WORKING DATA:
-------

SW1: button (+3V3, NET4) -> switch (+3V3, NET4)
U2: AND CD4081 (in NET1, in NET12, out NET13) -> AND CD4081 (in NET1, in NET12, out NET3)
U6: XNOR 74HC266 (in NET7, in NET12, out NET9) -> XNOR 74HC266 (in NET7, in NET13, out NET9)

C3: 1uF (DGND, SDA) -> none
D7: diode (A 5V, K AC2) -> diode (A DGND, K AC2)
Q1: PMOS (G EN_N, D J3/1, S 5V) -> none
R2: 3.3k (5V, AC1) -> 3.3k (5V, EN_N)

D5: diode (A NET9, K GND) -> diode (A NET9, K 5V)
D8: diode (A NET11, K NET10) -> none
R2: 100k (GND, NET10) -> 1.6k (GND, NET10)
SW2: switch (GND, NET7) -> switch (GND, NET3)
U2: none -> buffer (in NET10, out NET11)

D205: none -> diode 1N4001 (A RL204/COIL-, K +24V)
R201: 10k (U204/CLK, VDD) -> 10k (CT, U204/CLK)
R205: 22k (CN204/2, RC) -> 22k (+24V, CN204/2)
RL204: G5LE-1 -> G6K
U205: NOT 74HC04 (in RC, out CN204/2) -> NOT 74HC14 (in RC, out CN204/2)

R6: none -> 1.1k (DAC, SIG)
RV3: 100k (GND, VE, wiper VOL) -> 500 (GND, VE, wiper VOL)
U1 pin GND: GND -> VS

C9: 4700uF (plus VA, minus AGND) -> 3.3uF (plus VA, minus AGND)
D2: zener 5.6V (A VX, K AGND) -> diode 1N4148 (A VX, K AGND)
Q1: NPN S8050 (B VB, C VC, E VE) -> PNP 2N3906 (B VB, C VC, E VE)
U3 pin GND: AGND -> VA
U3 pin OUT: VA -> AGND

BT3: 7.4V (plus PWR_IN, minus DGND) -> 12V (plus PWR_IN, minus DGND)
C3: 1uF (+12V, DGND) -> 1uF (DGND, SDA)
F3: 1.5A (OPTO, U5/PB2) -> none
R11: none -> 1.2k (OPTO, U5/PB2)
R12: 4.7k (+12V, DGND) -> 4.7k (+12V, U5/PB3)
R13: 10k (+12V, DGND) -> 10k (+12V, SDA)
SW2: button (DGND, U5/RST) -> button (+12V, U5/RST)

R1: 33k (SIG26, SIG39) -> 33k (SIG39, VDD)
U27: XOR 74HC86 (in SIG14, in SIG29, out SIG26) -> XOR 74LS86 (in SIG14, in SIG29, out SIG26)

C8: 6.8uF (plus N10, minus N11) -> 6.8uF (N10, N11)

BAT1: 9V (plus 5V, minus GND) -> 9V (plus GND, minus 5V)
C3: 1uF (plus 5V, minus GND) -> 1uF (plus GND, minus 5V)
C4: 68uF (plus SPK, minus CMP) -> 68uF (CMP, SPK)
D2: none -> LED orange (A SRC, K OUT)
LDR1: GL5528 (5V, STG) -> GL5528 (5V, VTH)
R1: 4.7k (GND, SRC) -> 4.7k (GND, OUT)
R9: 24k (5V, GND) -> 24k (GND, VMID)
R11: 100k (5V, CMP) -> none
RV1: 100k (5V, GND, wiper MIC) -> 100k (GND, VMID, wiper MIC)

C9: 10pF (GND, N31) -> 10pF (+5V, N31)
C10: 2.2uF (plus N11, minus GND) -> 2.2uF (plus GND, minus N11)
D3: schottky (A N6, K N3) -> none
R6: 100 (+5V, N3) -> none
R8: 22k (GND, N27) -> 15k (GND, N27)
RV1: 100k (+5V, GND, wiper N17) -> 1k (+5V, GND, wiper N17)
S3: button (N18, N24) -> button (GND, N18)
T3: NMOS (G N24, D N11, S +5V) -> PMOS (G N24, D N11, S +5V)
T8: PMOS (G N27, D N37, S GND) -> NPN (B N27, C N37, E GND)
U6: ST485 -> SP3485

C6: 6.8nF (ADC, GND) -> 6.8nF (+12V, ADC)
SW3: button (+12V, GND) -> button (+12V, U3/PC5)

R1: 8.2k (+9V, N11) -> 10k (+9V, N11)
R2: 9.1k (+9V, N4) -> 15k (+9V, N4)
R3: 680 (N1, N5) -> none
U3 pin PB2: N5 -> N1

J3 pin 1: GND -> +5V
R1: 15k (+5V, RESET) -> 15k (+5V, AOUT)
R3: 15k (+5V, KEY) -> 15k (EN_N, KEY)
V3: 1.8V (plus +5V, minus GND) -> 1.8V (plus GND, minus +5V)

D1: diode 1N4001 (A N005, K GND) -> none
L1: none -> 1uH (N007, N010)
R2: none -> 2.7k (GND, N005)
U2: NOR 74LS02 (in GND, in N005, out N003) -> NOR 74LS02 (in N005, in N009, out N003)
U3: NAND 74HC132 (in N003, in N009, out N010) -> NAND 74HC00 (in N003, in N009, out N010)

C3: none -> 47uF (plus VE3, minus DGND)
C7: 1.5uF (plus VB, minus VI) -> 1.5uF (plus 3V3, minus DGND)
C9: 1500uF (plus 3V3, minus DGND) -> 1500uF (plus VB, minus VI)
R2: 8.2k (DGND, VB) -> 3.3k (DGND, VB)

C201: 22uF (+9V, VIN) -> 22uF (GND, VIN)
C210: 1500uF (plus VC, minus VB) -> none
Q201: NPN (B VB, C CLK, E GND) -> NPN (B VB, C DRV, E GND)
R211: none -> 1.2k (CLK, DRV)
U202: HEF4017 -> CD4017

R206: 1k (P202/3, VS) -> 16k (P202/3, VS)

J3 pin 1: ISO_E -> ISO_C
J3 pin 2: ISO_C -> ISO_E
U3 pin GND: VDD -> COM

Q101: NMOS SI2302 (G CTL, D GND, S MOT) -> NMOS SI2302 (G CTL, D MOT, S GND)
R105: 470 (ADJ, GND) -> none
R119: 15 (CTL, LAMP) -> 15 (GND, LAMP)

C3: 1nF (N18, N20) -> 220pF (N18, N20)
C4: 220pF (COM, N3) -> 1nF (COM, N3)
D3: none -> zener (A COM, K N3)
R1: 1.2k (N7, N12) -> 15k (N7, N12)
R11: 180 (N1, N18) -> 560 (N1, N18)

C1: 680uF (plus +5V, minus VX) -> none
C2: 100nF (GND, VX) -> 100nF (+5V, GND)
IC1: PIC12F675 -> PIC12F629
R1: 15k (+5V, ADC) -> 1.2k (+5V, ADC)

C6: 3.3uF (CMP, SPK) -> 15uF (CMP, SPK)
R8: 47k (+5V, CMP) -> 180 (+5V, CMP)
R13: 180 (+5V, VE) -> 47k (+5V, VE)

-------

PROBLEM:
Lines from the records above that hold "DGND" are the ones to list.

SOLUTION TO THE PROBLEM:
C3: 1uF (DGND, SDA) -> none
D7: diode (A 5V, K AC2) -> diode (A DGND, K AC2)
BT3: 7.4V (plus PWR_IN, minus DGND) -> 12V (plus PWR_IN, minus DGND)
C3: 1uF (+12V, DGND) -> 1uF (DGND, SDA)
R12: 4.7k (+12V, DGND) -> 4.7k (+12V, U5/PB3)
R13: 10k (+12V, DGND) -> 10k (+12V, SDA)
SW2: button (DGND, U5/RST) -> button (+12V, U5/RST)
C3: none -> 47uF (plus VE3, minus DGND)
C7: 1.5uF (plus VB, minus VI) -> 1.5uF (plus 3V3, minus DGND)
C9: 1500uF (plus 3V3, minus DGND) -> 1500uF (plus VB, minus VI)
R2: 8.2k (DGND, VB) -> 3.3k (DGND, VB)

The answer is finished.